Exercise details: When you reach the line in the listing below that contains "(746, 364) = (374, 249): none -> green goblet", begin returning lines exactly as written, and stop after the line that contains "(981, 509) = (588, 354): green". Return no other lines.

Data extract:
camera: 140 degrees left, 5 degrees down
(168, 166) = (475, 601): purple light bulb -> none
--
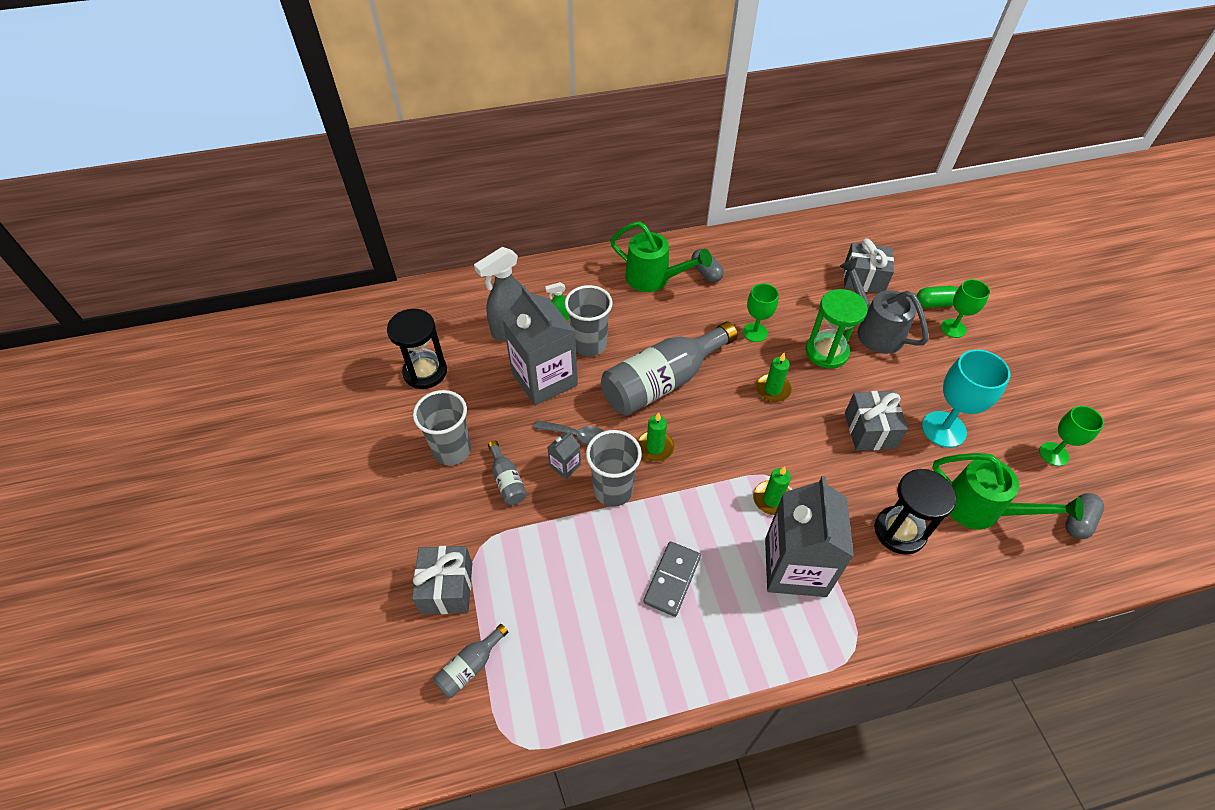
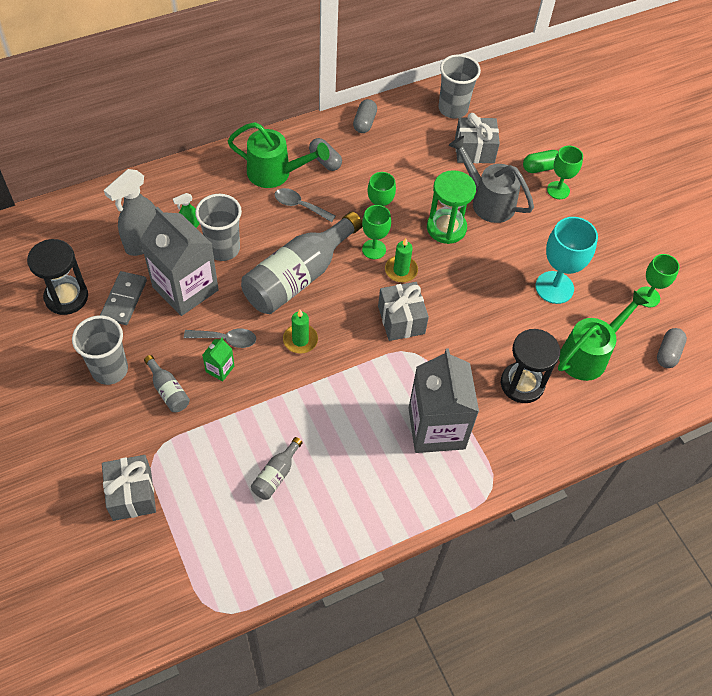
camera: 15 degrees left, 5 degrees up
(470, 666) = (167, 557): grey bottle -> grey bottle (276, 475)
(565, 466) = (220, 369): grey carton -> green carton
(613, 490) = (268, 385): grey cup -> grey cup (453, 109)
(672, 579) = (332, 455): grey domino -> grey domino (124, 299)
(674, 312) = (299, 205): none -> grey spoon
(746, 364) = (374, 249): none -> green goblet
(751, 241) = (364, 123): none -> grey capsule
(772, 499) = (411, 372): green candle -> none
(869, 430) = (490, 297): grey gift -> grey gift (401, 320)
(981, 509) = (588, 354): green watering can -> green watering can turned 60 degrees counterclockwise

Reply:
(746, 364) = (374, 249): none -> green goblet
(751, 241) = (364, 123): none -> grey capsule
(772, 499) = (411, 372): green candle -> none
(869, 430) = (490, 297): grey gift -> grey gift (401, 320)
(981, 509) = (588, 354): green watering can -> green watering can turned 60 degrees counterclockwise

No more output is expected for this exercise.